(Shape position updates)
=-=-=-=-=

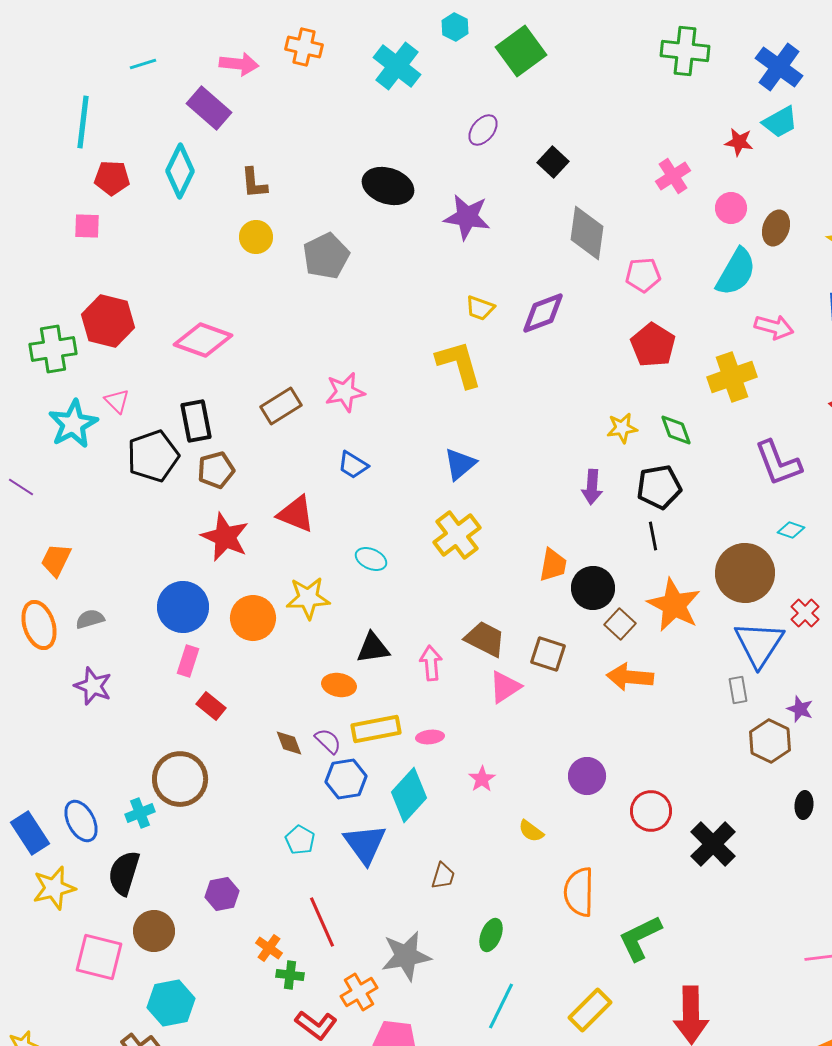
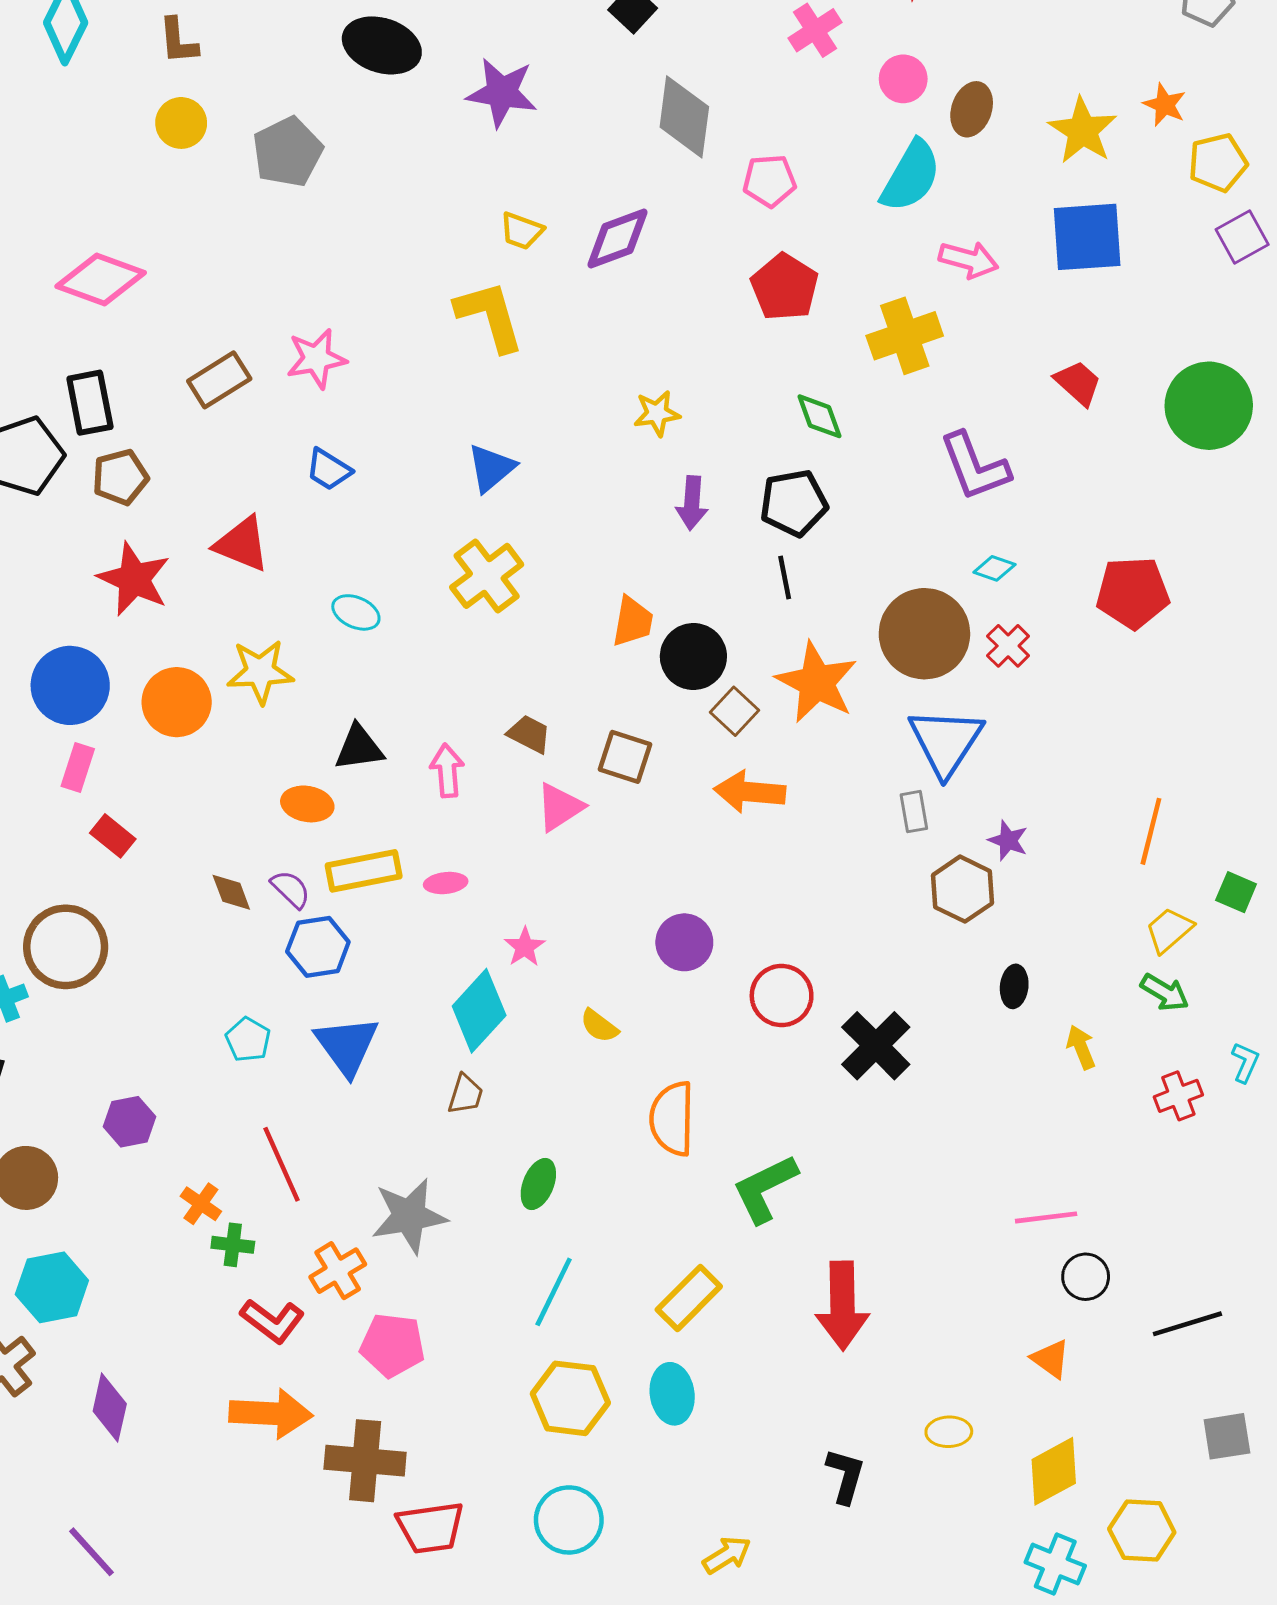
yellow star: (622, 428) -> (657, 413), moved
red cross: (805, 613) -> (1008, 646), moved
brown trapezoid: (485, 639) -> (529, 734), size x0.7
cyan diamond: (409, 795) -> (479, 1011), moved

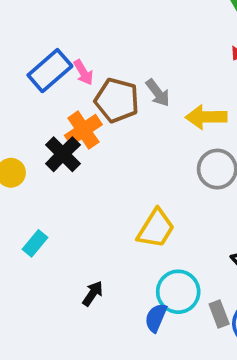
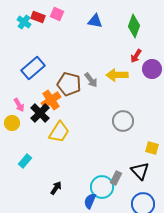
pink arrow: (83, 72) -> (19, 105), moved
yellow arrow: (206, 117) -> (117, 75), moved
yellow trapezoid: (156, 229) -> (59, 132), moved
gray rectangle: (219, 314) -> (116, 178), moved, turned 48

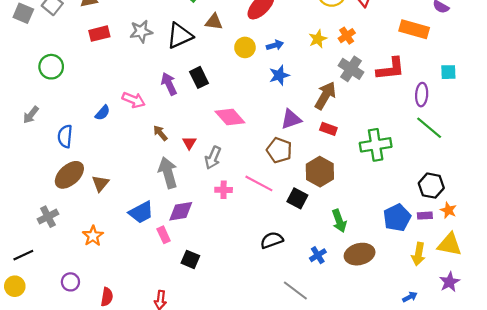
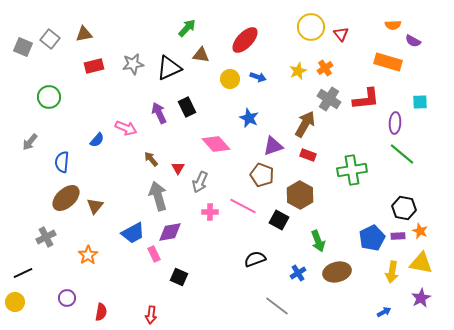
blue arrow: (275, 45) -> (258, 77), turned 35
blue star: (279, 75) -> (249, 118), moved, turned -30

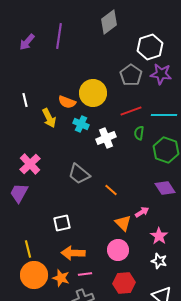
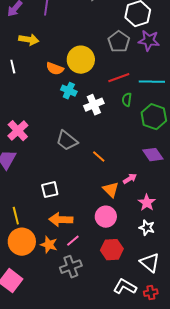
yellow arrow: (49, 118) -> (29, 40), moved, turned -54
pink line: (85, 274) -> (73, 241), turned -32

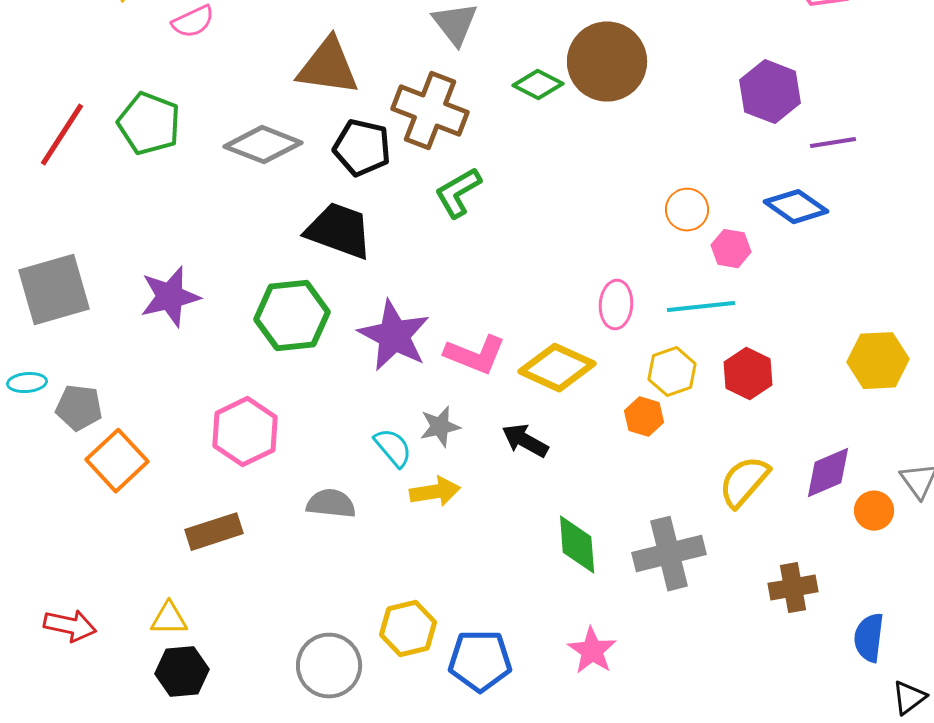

=-=-=-=-=

◆ **ACTIVITY**:
Print, please, exactly the lines from the one holding "cyan diamond: (409, 795)" through the final line of the data, both included, while leaving out each picture.

◆ **ANSWER SPACE**:
cyan diamond: (409, 795) -> (479, 1011), moved

pink arrow: (83, 72) -> (19, 105), moved
yellow arrow: (206, 117) -> (117, 75), moved
yellow trapezoid: (156, 229) -> (59, 132), moved
gray rectangle: (219, 314) -> (116, 178), moved, turned 48

blue arrow: (275, 45) -> (258, 77), turned 35
blue star: (279, 75) -> (249, 118), moved, turned -30

yellow arrow: (49, 118) -> (29, 40), moved, turned -54
pink line: (85, 274) -> (73, 241), turned -32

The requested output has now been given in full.